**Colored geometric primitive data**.
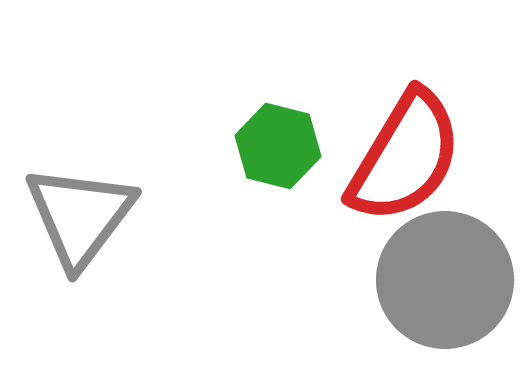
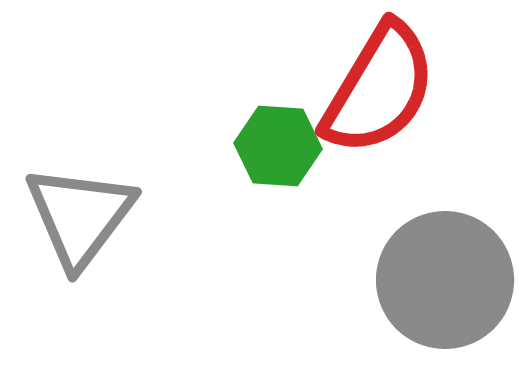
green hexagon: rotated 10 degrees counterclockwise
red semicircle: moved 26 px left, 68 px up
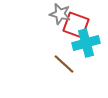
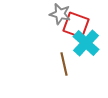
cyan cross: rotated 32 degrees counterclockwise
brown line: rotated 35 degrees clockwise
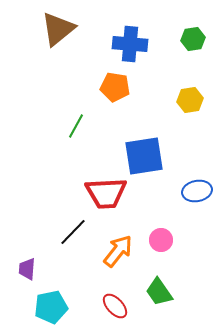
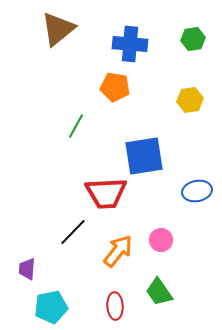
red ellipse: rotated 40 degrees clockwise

...

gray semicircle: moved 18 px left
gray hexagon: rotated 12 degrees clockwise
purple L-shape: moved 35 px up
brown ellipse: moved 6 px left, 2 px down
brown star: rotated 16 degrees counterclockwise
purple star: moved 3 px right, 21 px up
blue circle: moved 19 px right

**WORK INSTRUCTIONS**. Return exactly the lines above from the line that has "gray hexagon: rotated 12 degrees clockwise" through the line that has "blue circle: moved 19 px right", inclusive, and nothing else.

**RESULT**.
gray hexagon: rotated 12 degrees clockwise
purple L-shape: moved 35 px up
brown ellipse: moved 6 px left, 2 px down
brown star: rotated 16 degrees counterclockwise
purple star: moved 3 px right, 21 px up
blue circle: moved 19 px right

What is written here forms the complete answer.